━━━━━ THE INPUT
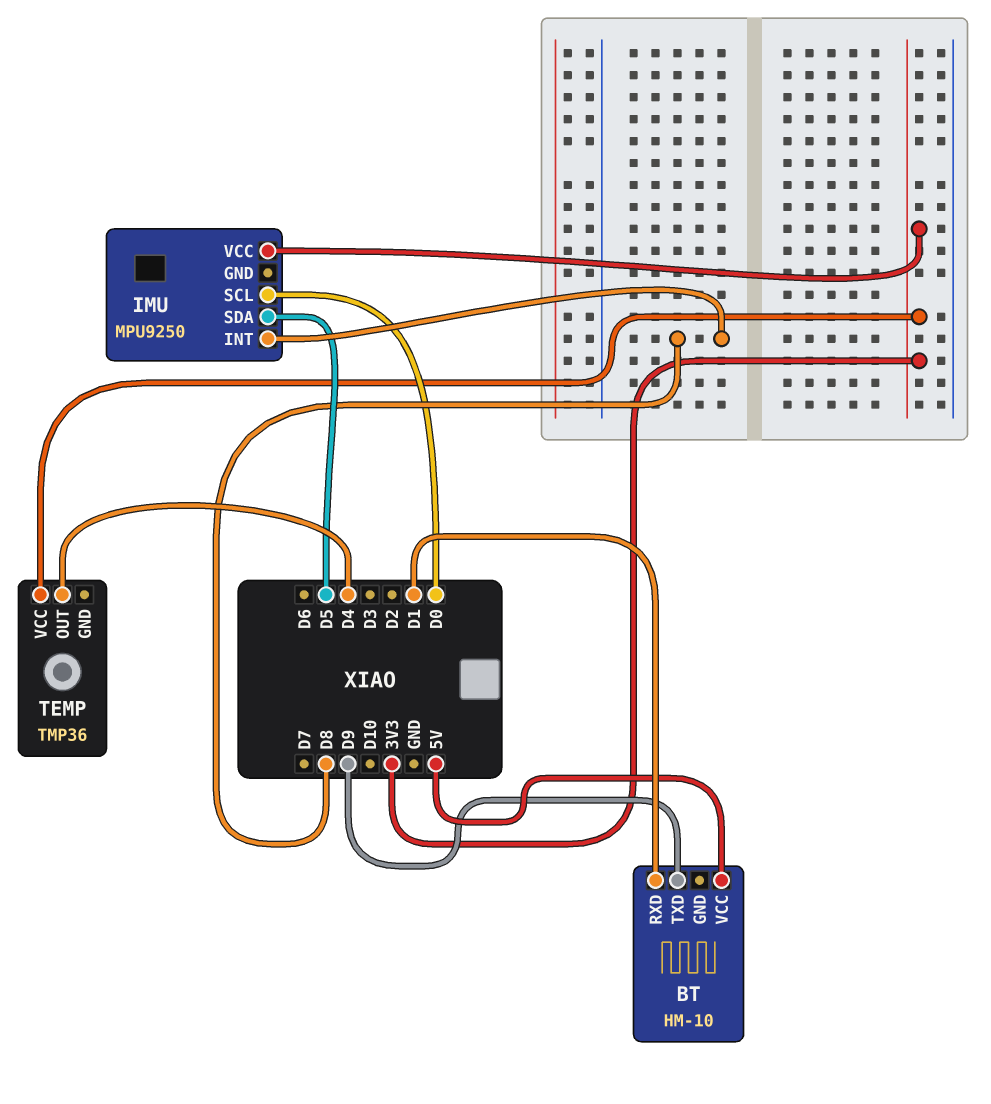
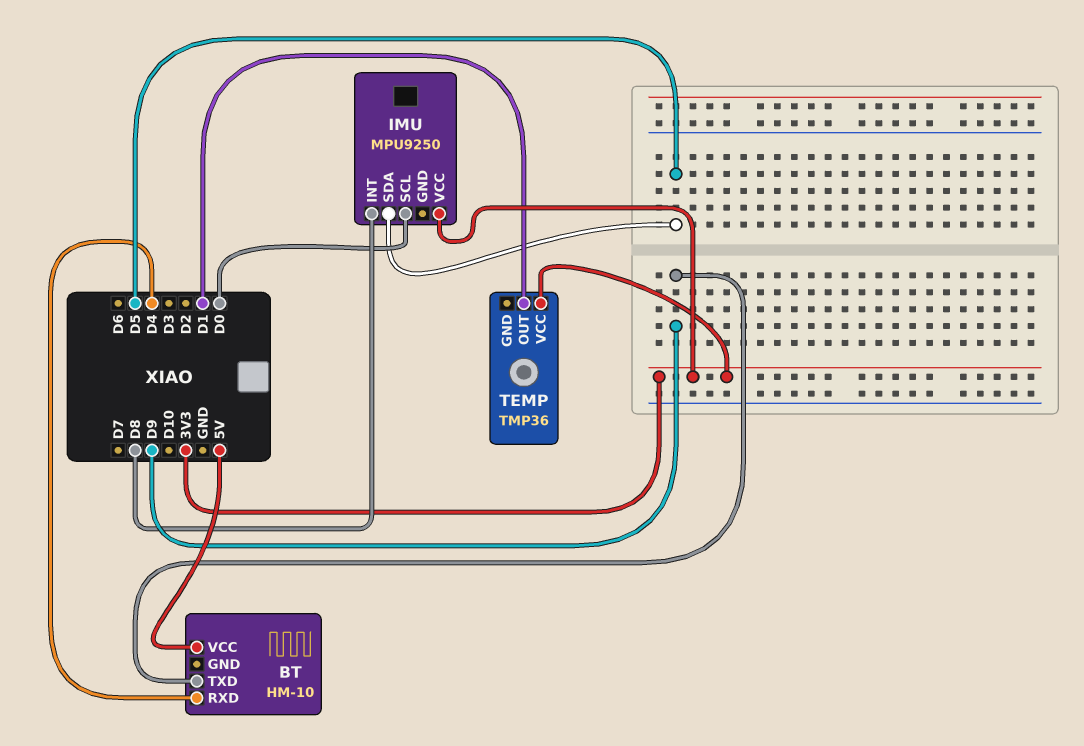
BT pin RXD: D1 -> D4
TEMP pin OUT: D4 -> D1

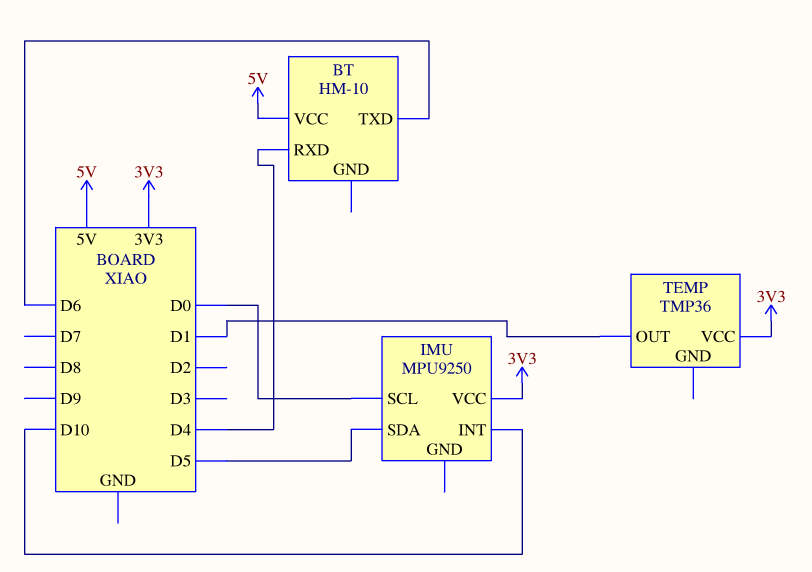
BT pin TXD: D9 -> D6
IMU pin INT: D8 -> D10

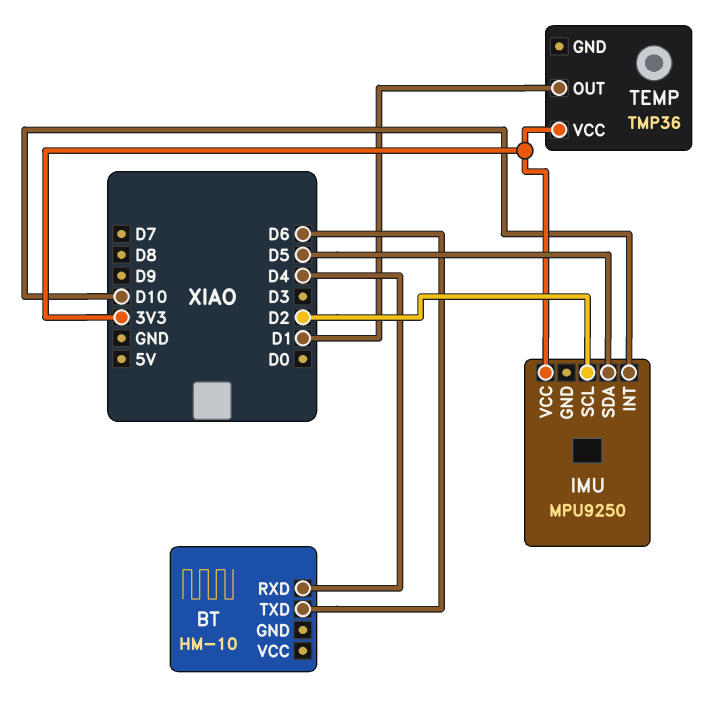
BT pin VCC: 5V -> none
IMU pin SCL: D0 -> D2

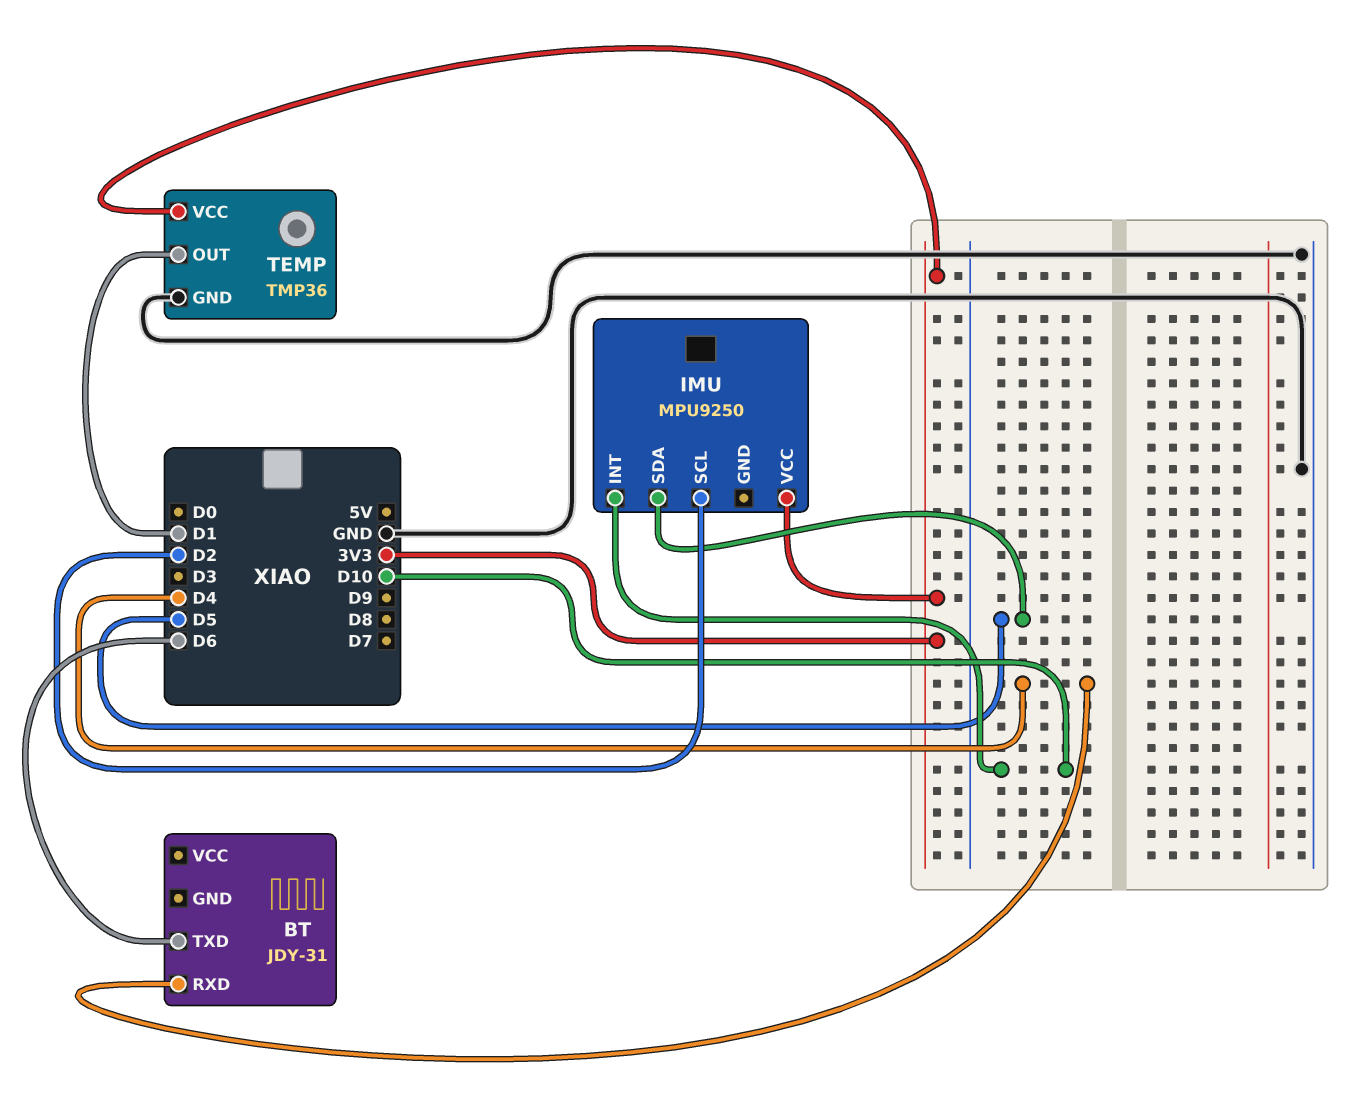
BT: HM-10 -> JDY-31
TEMP pin GND: none -> GND

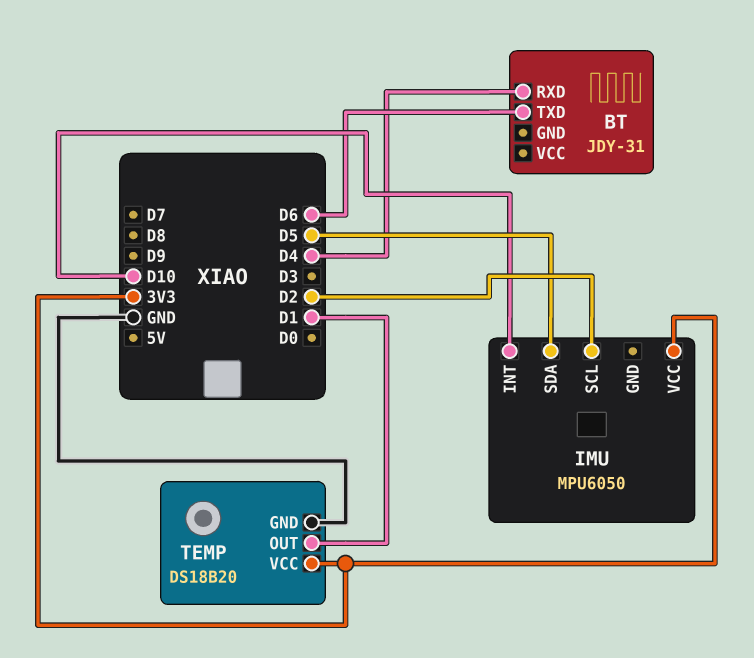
IMU: MPU9250 -> MPU6050
TEMP: TMP36 -> DS18B20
━━━━━━━━━━
GOAL OF THE EXERCISE – Leave every picture out, and transcribe the data above exactly as it reads.

OUTPUT FOR THIS EXERCISE –
BT pin RXD: D1 -> D4
TEMP pin OUT: D4 -> D1

BT pin TXD: D9 -> D6
IMU pin INT: D8 -> D10

BT pin VCC: 5V -> none
IMU pin SCL: D0 -> D2

BT: HM-10 -> JDY-31
TEMP pin GND: none -> GND

IMU: MPU9250 -> MPU6050
TEMP: TMP36 -> DS18B20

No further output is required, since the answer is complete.